ABOUT THIS EXERCISE ▸
For this exercise, restate word for word only the lines from the first line of the data to the line containing "(413, 460) = (465, 451): orange vase -> none".

START RECORD EXCERPTS

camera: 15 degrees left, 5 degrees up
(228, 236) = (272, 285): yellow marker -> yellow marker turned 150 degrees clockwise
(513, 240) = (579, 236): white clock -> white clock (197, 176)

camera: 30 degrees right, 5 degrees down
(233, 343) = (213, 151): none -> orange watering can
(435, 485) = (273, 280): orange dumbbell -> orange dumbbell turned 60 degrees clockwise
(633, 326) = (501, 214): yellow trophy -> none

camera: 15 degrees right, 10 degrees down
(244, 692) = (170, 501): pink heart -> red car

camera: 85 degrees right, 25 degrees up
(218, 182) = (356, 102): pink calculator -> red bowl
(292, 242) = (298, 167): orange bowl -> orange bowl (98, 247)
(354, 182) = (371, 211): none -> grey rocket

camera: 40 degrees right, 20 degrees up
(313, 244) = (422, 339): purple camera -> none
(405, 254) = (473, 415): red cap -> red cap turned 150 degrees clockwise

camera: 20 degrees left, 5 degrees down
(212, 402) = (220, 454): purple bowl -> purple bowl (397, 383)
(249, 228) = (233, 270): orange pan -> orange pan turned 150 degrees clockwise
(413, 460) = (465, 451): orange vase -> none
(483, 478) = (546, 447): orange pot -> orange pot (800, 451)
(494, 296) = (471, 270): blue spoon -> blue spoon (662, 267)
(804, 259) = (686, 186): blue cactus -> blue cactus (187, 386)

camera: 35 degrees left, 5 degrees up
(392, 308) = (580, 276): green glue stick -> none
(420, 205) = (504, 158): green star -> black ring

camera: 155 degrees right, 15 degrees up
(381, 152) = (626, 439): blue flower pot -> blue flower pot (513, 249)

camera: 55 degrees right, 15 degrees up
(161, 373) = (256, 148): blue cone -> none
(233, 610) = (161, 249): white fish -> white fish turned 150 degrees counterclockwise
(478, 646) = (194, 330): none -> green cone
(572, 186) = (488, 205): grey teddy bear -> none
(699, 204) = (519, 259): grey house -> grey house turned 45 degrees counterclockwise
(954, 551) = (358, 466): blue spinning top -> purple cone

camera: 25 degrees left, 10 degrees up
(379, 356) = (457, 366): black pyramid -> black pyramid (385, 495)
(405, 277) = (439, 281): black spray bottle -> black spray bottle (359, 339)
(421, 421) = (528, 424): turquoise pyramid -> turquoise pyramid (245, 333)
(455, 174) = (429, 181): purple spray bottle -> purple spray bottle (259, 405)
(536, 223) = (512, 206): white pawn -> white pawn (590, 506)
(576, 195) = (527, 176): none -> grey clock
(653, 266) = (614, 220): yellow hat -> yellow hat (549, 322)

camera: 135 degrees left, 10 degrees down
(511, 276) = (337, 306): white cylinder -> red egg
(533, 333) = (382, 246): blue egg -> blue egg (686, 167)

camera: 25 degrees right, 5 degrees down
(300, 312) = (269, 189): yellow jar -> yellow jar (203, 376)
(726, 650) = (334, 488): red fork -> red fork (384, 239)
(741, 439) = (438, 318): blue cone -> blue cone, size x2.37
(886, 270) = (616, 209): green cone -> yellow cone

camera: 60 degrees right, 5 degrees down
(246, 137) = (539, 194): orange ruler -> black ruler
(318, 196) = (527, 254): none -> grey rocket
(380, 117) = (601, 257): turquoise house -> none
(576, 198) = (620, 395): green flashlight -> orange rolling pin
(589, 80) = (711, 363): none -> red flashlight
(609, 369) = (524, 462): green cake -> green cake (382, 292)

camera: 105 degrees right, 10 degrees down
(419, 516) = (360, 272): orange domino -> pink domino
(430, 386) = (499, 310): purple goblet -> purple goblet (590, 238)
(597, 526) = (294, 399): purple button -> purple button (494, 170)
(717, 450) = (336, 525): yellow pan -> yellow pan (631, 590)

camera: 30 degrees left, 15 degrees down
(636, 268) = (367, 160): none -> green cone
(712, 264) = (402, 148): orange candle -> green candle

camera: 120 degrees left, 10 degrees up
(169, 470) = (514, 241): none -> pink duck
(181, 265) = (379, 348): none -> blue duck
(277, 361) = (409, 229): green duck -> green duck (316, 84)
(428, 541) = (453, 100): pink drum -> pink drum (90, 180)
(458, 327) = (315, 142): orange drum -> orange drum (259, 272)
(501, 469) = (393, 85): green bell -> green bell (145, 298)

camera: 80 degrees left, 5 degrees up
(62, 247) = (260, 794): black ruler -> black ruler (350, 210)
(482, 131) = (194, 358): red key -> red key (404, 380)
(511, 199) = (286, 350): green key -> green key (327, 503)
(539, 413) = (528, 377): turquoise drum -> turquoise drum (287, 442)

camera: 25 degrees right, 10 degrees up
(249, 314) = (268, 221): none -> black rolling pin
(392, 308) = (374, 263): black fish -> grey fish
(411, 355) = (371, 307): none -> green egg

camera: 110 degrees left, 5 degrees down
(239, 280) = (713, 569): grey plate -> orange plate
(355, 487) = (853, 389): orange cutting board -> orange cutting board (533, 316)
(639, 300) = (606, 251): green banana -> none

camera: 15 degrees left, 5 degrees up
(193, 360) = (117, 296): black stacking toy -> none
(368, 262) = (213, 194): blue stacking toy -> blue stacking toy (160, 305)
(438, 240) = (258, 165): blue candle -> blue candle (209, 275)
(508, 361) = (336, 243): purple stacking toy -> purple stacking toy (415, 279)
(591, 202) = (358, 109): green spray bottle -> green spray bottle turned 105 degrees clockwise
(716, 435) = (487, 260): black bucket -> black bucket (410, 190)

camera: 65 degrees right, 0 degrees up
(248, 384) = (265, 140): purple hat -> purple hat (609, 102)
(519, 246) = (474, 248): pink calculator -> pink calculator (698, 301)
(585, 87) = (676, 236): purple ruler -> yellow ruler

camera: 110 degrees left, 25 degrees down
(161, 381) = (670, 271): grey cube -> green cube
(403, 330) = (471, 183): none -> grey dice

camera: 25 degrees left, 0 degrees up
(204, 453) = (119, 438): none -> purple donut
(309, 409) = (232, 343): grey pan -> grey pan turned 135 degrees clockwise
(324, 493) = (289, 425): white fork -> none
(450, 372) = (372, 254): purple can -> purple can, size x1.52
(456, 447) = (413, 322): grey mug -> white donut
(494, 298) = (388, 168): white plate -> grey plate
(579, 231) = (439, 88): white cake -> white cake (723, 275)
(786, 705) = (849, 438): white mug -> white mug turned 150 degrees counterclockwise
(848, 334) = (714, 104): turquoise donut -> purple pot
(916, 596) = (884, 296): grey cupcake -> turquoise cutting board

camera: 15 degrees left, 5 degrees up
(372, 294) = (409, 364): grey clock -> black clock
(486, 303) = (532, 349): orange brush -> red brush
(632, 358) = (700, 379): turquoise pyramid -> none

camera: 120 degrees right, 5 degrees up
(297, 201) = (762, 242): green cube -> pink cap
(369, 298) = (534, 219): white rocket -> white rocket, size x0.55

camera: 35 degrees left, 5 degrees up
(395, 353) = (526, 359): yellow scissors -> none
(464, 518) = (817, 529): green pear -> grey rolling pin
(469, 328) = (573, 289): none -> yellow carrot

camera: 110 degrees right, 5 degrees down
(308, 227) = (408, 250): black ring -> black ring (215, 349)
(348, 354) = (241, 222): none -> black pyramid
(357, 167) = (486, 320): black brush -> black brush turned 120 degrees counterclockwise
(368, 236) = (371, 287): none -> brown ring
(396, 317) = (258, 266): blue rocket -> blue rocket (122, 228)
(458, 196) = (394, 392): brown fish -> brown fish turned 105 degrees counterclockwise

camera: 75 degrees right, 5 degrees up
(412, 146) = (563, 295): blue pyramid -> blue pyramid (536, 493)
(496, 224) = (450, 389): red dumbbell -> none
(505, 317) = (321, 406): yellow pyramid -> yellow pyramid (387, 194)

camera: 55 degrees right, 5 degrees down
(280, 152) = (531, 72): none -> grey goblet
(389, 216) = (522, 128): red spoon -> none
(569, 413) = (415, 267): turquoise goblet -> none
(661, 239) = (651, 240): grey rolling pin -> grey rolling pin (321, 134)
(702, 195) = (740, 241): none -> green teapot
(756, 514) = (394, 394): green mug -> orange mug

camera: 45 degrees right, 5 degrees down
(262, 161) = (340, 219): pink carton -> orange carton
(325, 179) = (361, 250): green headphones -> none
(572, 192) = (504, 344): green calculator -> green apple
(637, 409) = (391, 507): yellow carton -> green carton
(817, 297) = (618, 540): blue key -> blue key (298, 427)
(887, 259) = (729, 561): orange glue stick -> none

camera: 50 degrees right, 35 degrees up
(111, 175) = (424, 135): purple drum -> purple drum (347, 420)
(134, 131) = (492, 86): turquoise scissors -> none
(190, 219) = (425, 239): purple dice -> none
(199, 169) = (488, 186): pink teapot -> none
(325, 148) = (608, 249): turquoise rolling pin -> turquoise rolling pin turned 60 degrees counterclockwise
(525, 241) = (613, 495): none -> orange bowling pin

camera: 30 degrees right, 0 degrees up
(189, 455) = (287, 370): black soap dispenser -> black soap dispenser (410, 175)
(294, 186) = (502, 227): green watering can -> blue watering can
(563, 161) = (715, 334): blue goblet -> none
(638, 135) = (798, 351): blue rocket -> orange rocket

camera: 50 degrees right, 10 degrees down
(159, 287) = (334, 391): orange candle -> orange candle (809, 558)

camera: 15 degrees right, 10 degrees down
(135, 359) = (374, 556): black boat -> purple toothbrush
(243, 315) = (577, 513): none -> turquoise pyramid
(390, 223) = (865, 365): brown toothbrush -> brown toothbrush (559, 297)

END RECORD EXCERPTS

REPLY ▸
camera: 15 degrees left, 5 degrees up
(228, 236) = (272, 285): yellow marker -> yellow marker turned 150 degrees clockwise
(513, 240) = (579, 236): white clock -> white clock (197, 176)

camera: 30 degrees right, 5 degrees down
(233, 343) = (213, 151): none -> orange watering can
(435, 485) = (273, 280): orange dumbbell -> orange dumbbell turned 60 degrees clockwise
(633, 326) = (501, 214): yellow trophy -> none

camera: 15 degrees right, 10 degrees down
(244, 692) = (170, 501): pink heart -> red car

camera: 85 degrees right, 25 degrees up
(218, 182) = (356, 102): pink calculator -> red bowl
(292, 242) = (298, 167): orange bowl -> orange bowl (98, 247)
(354, 182) = (371, 211): none -> grey rocket

camera: 40 degrees right, 20 degrees up
(313, 244) = (422, 339): purple camera -> none
(405, 254) = (473, 415): red cap -> red cap turned 150 degrees clockwise

camera: 20 degrees left, 5 degrees down
(212, 402) = (220, 454): purple bowl -> purple bowl (397, 383)
(249, 228) = (233, 270): orange pan -> orange pan turned 150 degrees clockwise
(413, 460) = (465, 451): orange vase -> none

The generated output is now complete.